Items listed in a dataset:
--
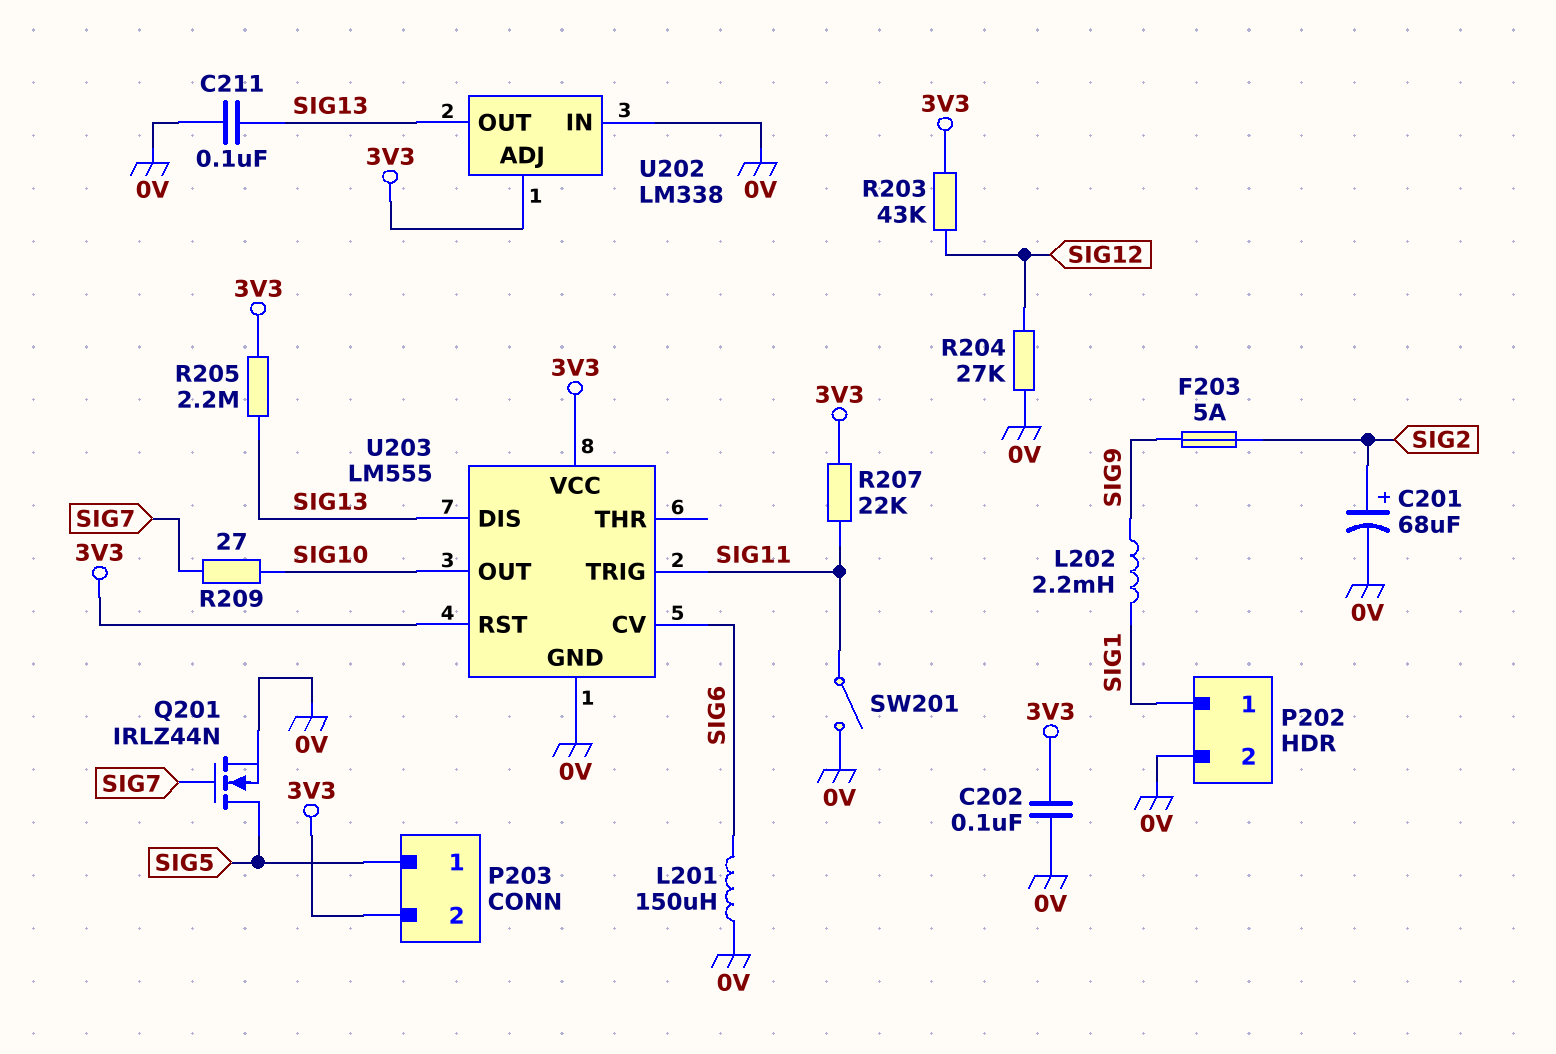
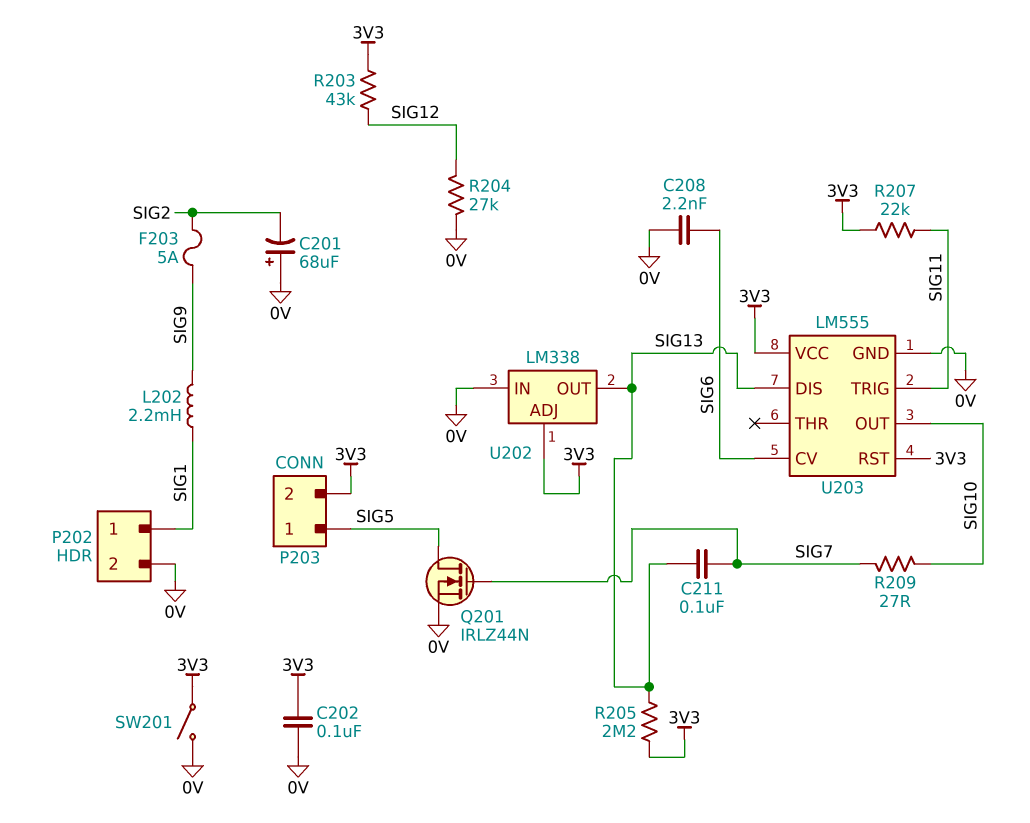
C201: 68uF (plus SIG2, minus 0V) -> 68uF (plus 0V, minus SIG2)
C208: none -> 2.2nF (0V, SIG6)
C211: 100nF (0V, SIG13) -> 100nF (SIG7, SIG13)
L201: 150uH (0V, SIG6) -> none
SW201: switch (0V, SIG11) -> switch (0V, 3V3)

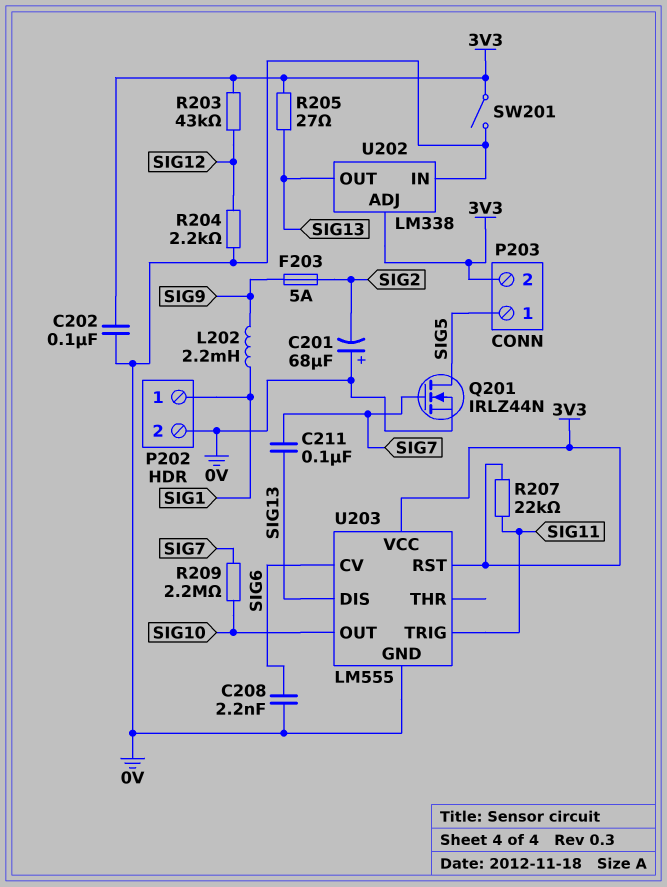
R204: 27k (0V, SIG12) -> 2.2k (0V, SIG12)
R205: 2.2M (3V3, SIG13) -> 27 (3V3, SIG13)
R209: 27 (SIG7, SIG10) -> 2.2M (SIG7, SIG10)

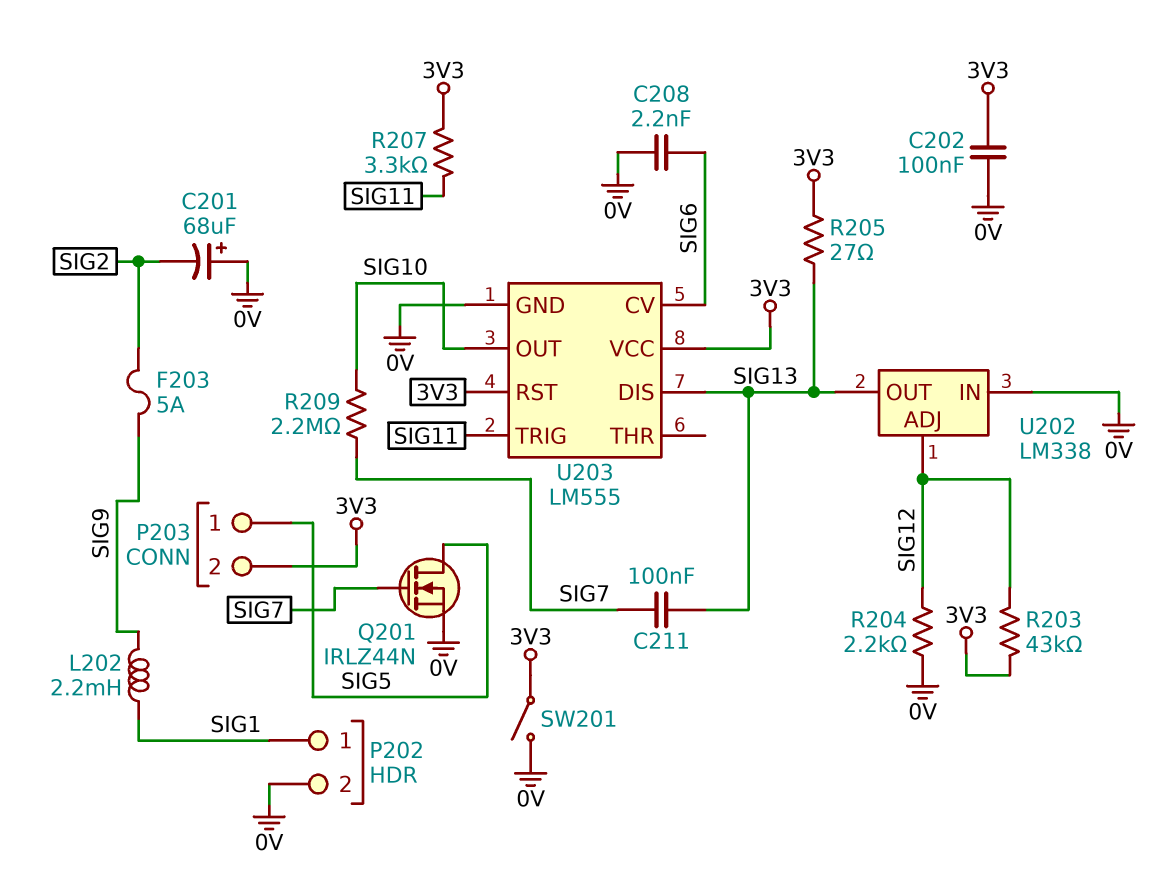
R207: 22k (3V3, SIG11) -> 3.3k (3V3, SIG11)
U202 pin ADJ: 3V3 -> SIG12

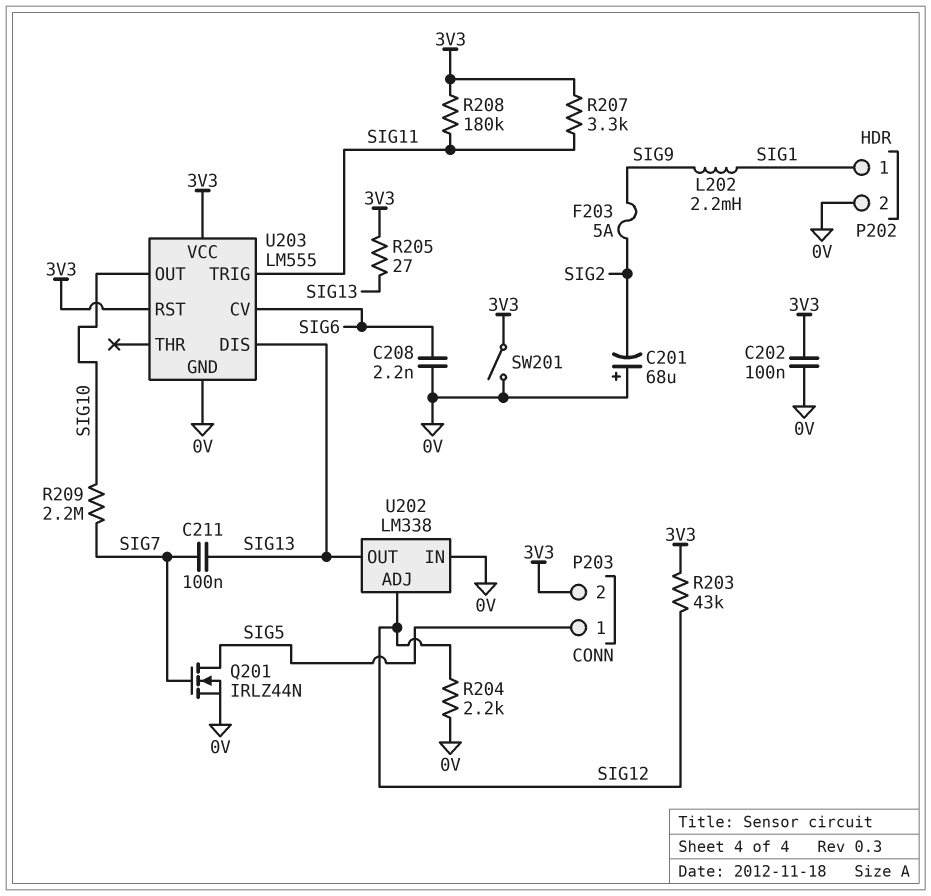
R208: none -> 180k (3V3, SIG11)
--
_Task item_
Without including any images, output the data exactly as given.

_Answer to this problem_
C201: 68uF (plus SIG2, minus 0V) -> 68uF (plus 0V, minus SIG2)
C208: none -> 2.2nF (0V, SIG6)
C211: 100nF (0V, SIG13) -> 100nF (SIG7, SIG13)
L201: 150uH (0V, SIG6) -> none
SW201: switch (0V, SIG11) -> switch (0V, 3V3)

R204: 27k (0V, SIG12) -> 2.2k (0V, SIG12)
R205: 2.2M (3V3, SIG13) -> 27 (3V3, SIG13)
R209: 27 (SIG7, SIG10) -> 2.2M (SIG7, SIG10)

R207: 22k (3V3, SIG11) -> 3.3k (3V3, SIG11)
U202 pin ADJ: 3V3 -> SIG12

R208: none -> 180k (3V3, SIG11)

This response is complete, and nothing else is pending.